Records drawn from a dataset

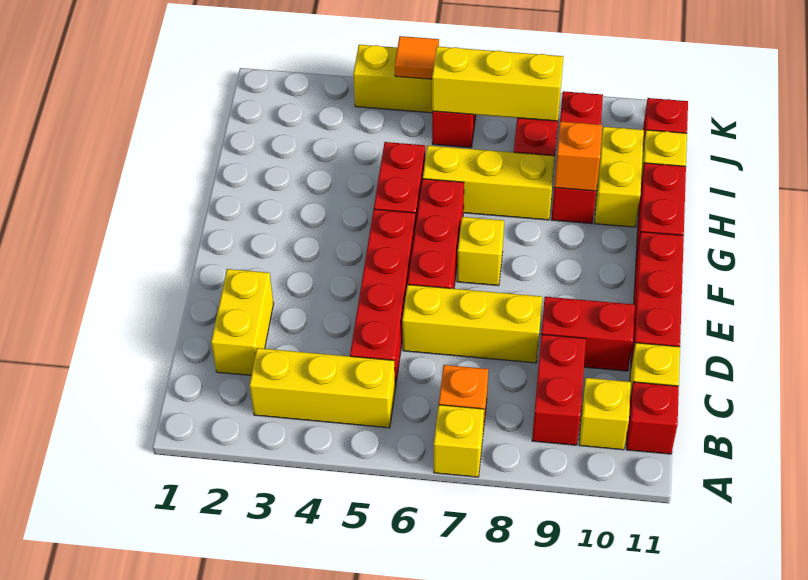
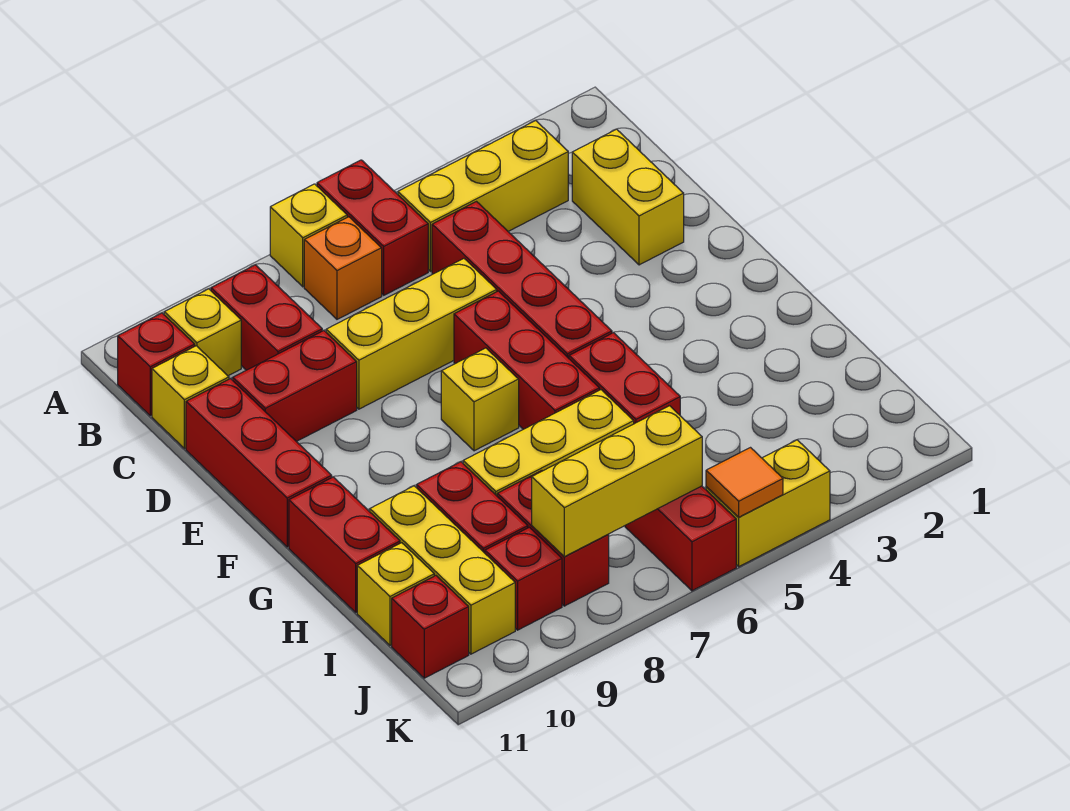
none -> red brick A6:B6 level 1
orange brick H9 level 2 -> none
yellow brick H10:I10 level 1 -> yellow brick H10:J10 level 1

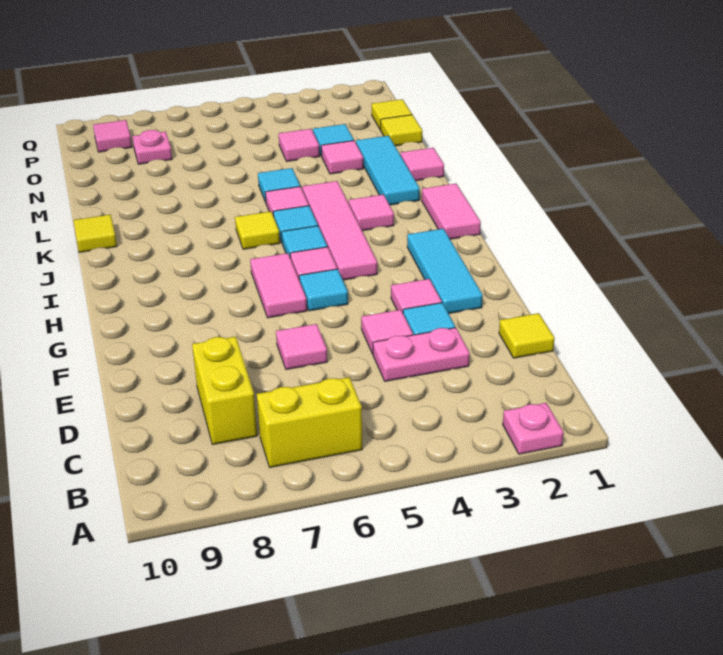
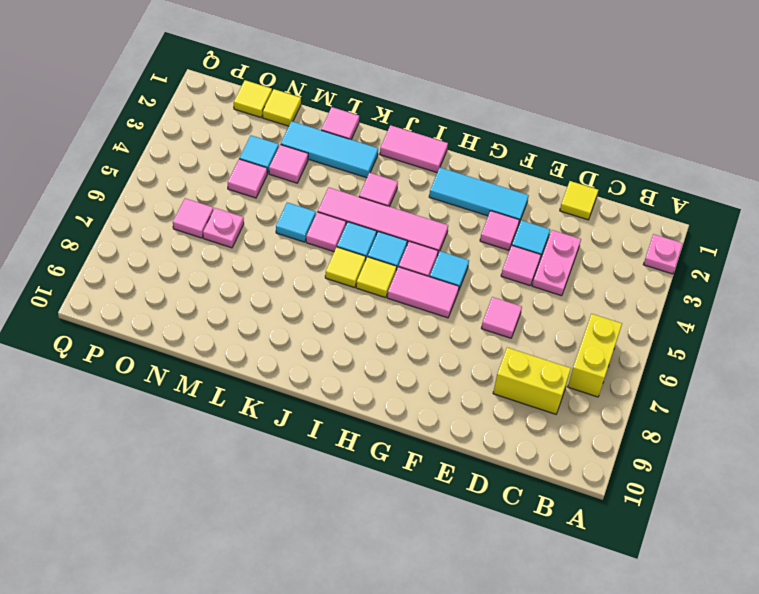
yellow tile K10 level 1 -> yellow tile I6 level 1
pink plate O8 level 1 -> pink plate N6 level 1
pink tile P9 level 1 -> pink tile O6 level 1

What you are asked to do:
Starting at the line that contains "yellow tile K10", retype every line through the end of the records exactly, and nothing else.

Answer to this problem:
yellow tile K10 level 1 -> yellow tile I6 level 1
pink plate O8 level 1 -> pink plate N6 level 1
pink tile P9 level 1 -> pink tile O6 level 1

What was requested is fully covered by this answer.